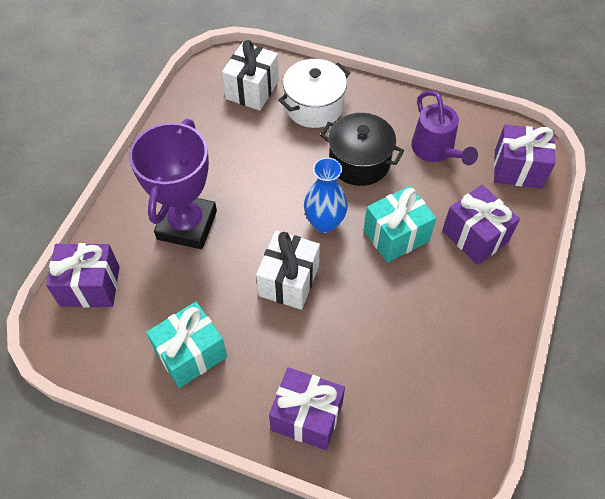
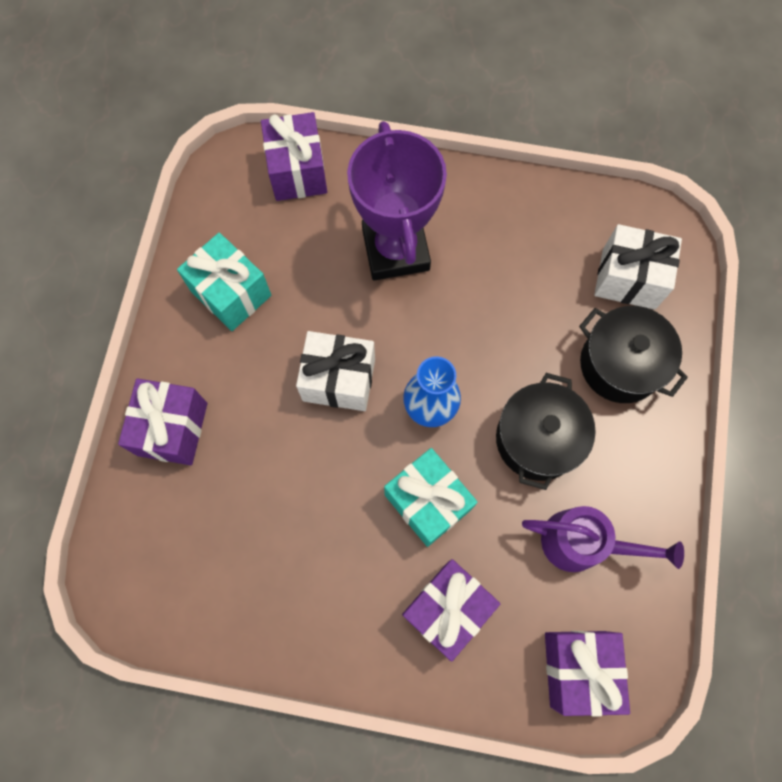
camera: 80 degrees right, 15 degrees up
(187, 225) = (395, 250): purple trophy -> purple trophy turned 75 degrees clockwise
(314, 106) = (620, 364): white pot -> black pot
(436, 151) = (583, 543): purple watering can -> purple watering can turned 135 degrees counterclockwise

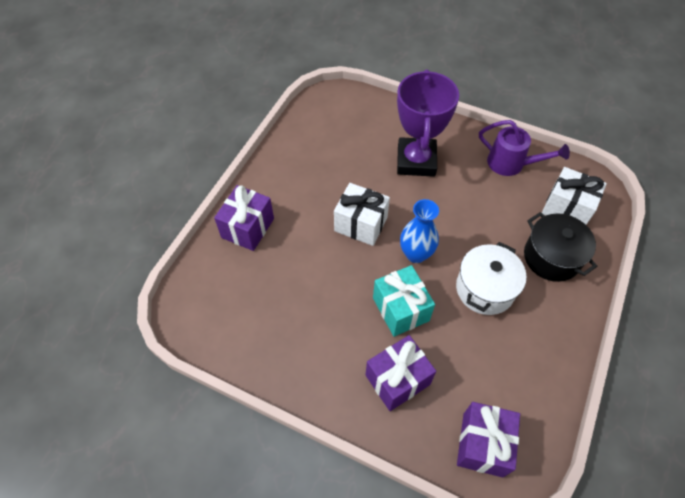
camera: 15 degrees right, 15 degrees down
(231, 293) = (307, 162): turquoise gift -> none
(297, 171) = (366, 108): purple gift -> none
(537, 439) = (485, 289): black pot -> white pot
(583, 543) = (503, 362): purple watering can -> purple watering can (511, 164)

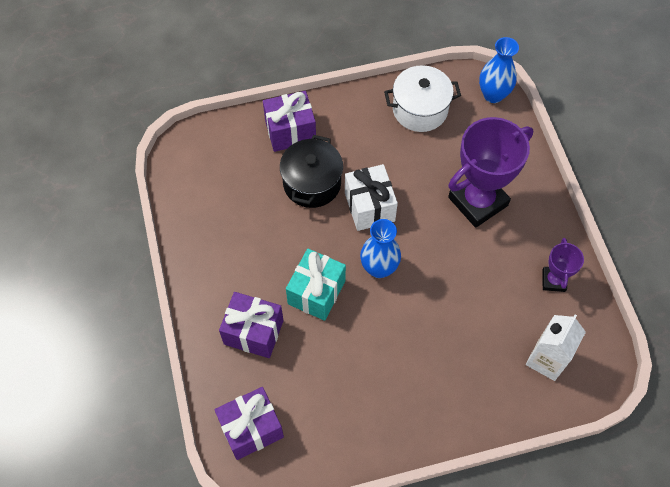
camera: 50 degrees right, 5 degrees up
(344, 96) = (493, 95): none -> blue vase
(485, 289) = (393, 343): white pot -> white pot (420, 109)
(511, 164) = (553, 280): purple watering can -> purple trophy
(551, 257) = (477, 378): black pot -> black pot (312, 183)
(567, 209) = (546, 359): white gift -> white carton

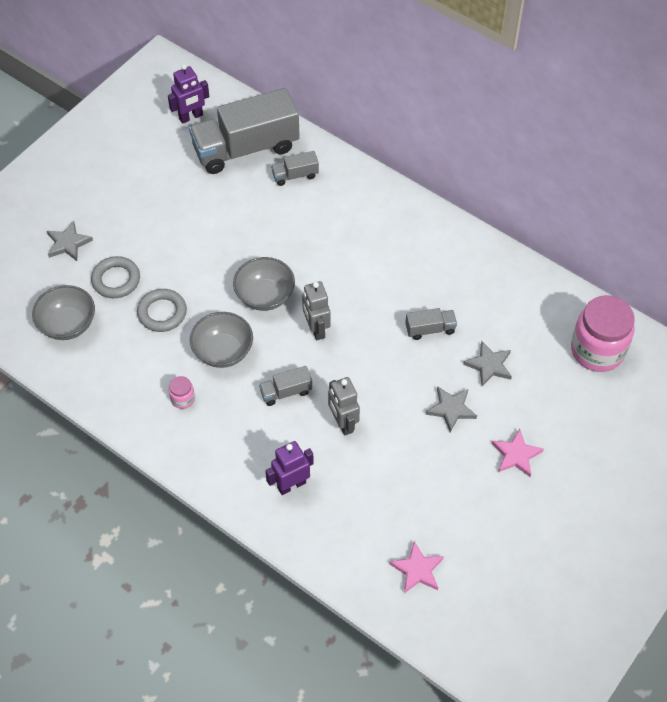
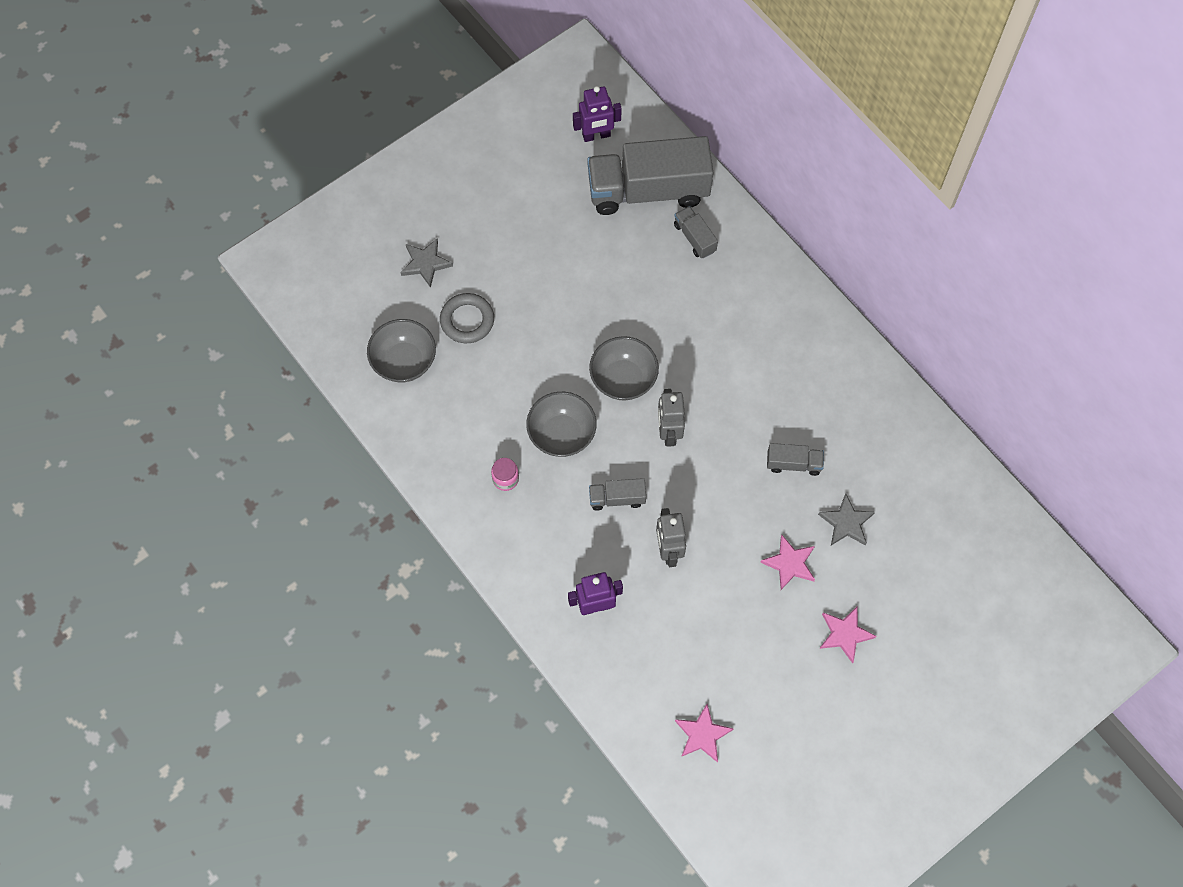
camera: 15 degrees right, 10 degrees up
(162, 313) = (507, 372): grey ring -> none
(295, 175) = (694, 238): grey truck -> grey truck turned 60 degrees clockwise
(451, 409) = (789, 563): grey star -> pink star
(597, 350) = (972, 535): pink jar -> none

....

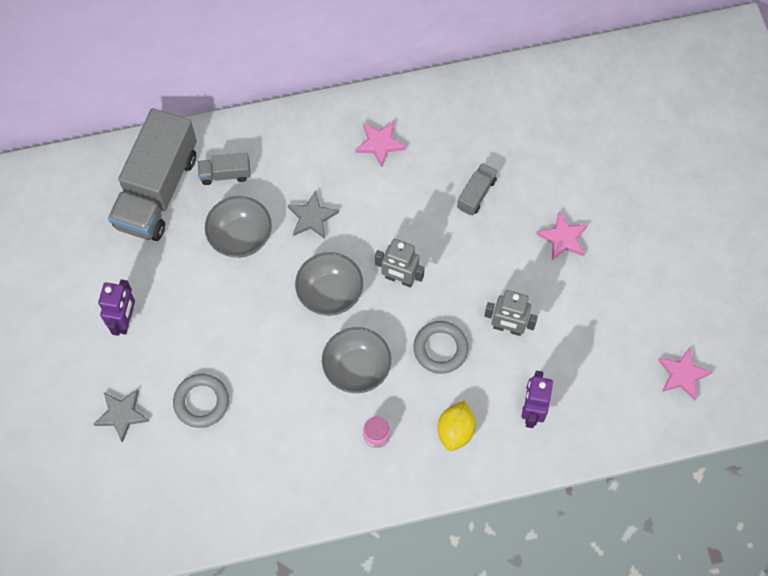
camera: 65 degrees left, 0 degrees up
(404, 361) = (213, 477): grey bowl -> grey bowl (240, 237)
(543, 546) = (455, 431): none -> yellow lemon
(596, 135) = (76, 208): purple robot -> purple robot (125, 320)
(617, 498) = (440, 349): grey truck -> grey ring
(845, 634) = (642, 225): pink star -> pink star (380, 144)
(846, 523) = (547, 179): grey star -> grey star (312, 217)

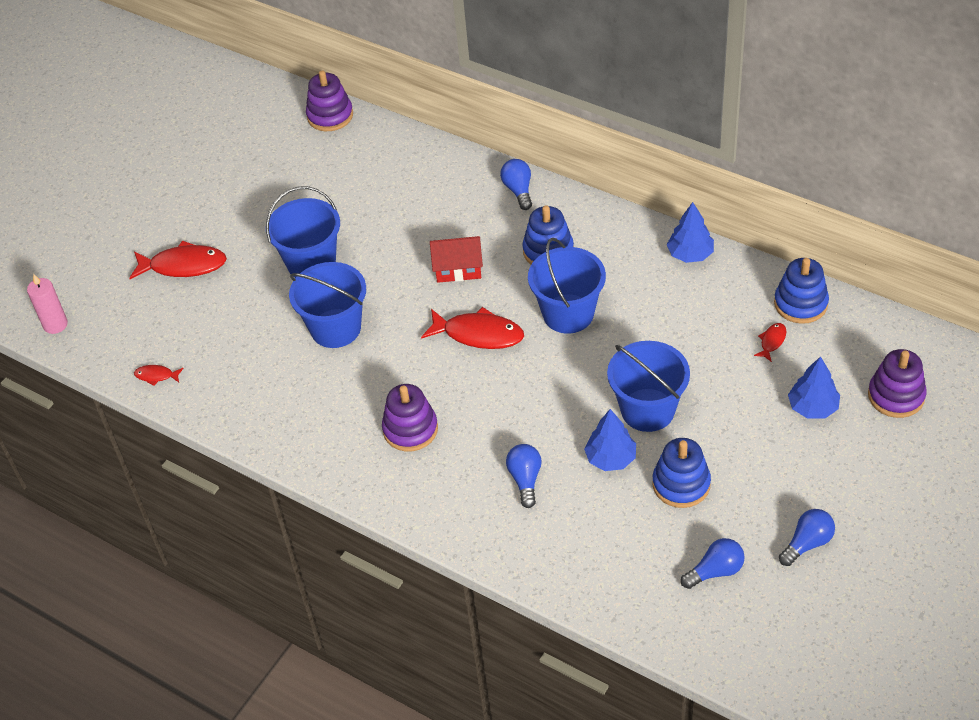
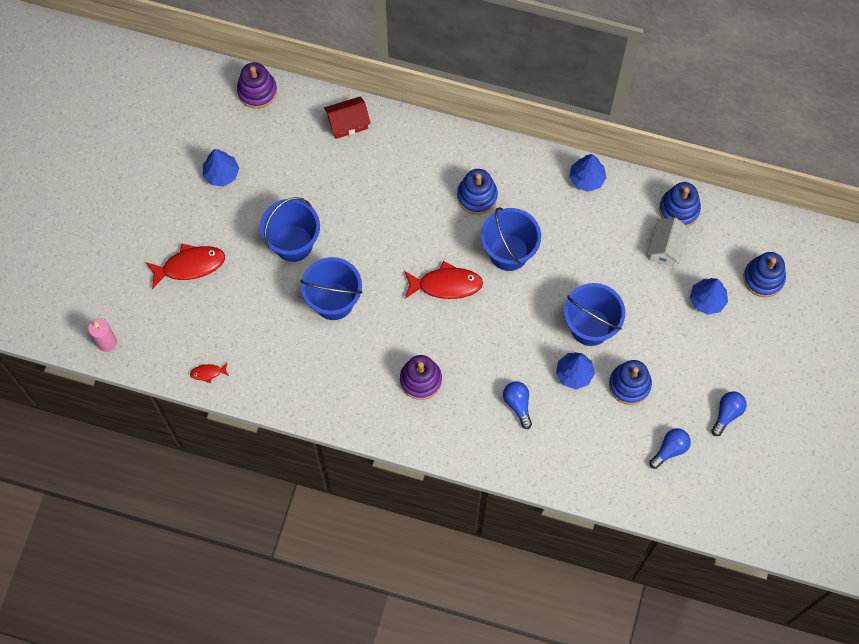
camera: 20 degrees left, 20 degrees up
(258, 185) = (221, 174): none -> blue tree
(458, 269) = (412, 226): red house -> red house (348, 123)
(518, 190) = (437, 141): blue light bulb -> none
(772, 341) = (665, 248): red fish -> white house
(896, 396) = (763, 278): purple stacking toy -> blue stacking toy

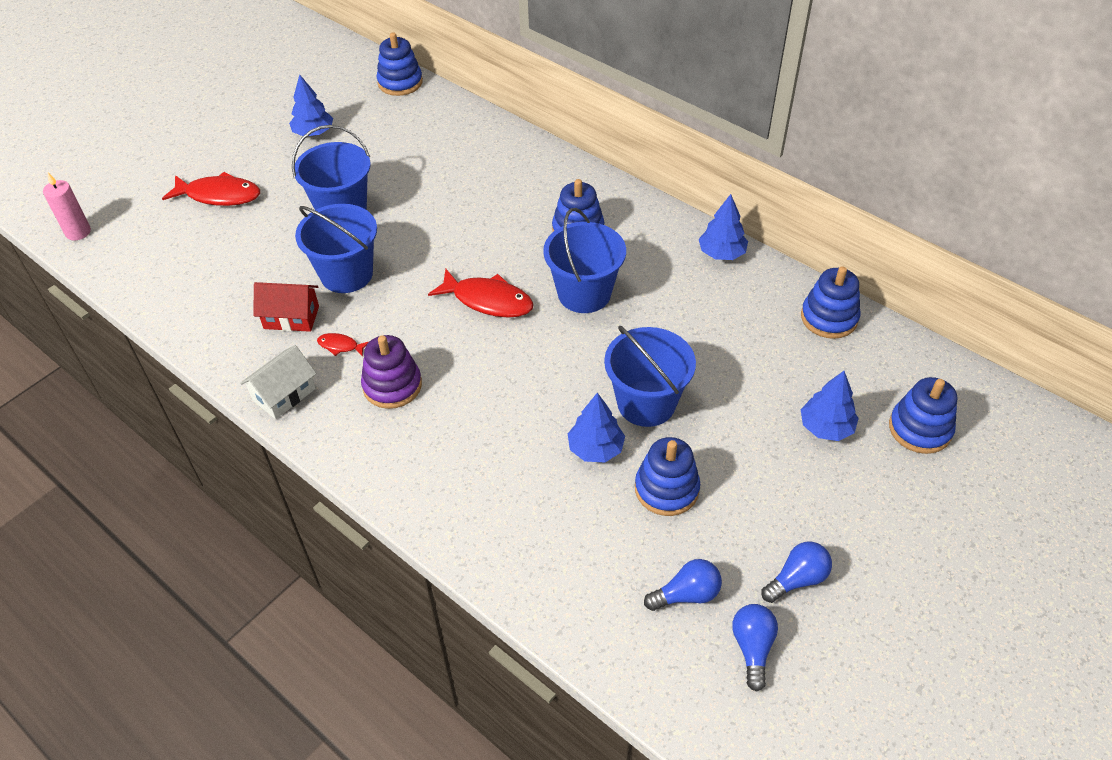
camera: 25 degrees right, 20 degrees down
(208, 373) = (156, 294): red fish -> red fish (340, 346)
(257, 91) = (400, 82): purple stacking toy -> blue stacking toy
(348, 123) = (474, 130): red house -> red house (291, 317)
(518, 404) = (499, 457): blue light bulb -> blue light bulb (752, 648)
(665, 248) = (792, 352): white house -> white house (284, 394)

....

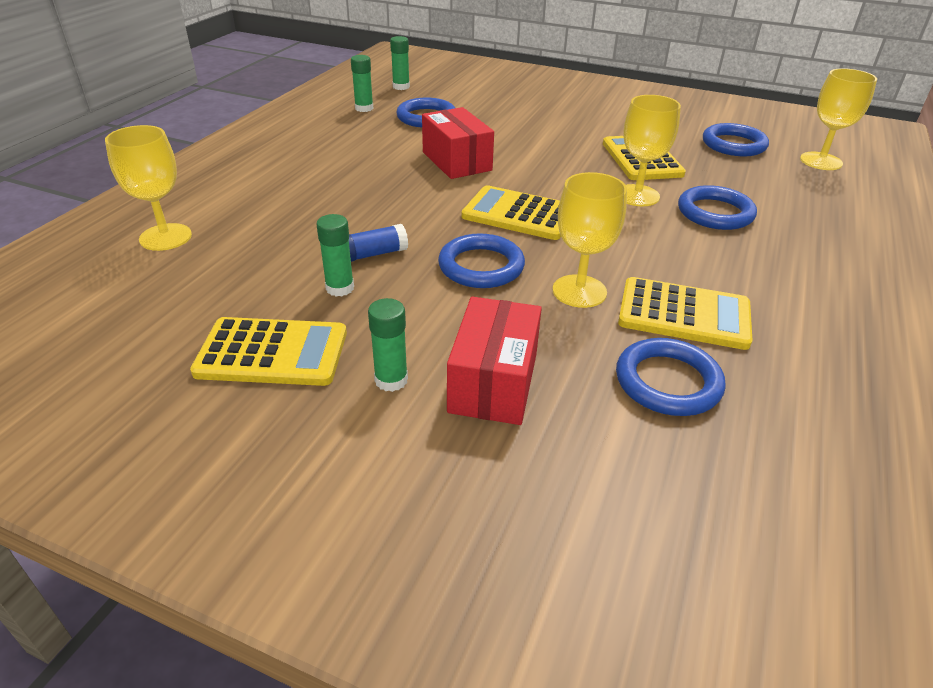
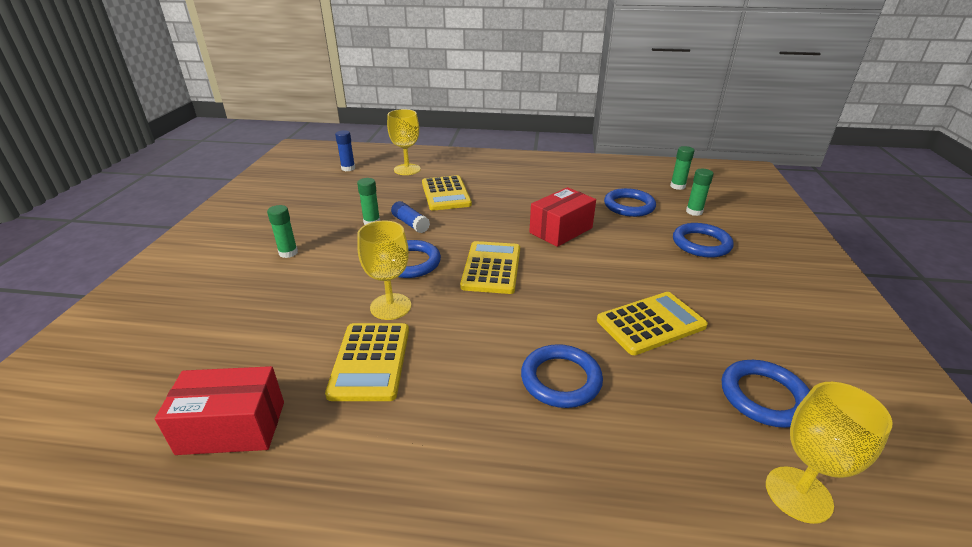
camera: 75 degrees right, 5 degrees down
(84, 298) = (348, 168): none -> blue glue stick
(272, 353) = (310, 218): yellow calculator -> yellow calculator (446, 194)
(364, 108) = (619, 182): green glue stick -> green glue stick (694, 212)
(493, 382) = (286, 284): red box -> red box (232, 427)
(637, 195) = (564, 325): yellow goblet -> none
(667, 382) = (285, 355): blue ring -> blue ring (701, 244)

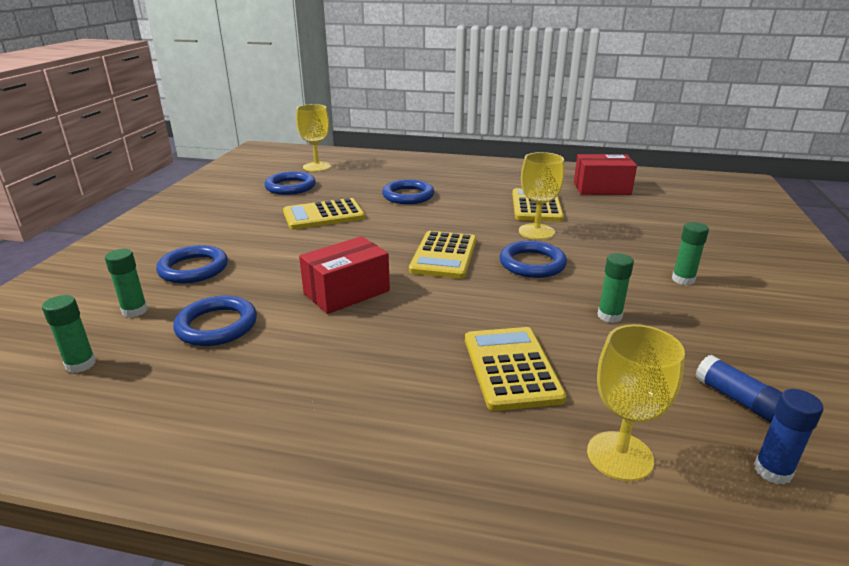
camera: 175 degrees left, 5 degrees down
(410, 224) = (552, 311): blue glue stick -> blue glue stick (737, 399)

....

* **PROBLEM**
Above are records; repeat only the lines from the line with "camera: 80 degrees right, 15 degrees up" through the line with "(297, 171) = (366, 108): purple gift -> none", and leave pictures out.

* **RESULT**
camera: 80 degrees right, 15 degrees up
(187, 225) = (395, 250): purple trophy -> purple trophy turned 75 degrees clockwise
(314, 106) = (620, 364): white pot -> black pot
(436, 151) = (583, 543): purple watering can -> purple watering can turned 135 degrees counterclockwise

camera: 15 degrees right, 15 degrees down
(231, 293) = (307, 162): turquoise gift -> none
(297, 171) = (366, 108): purple gift -> none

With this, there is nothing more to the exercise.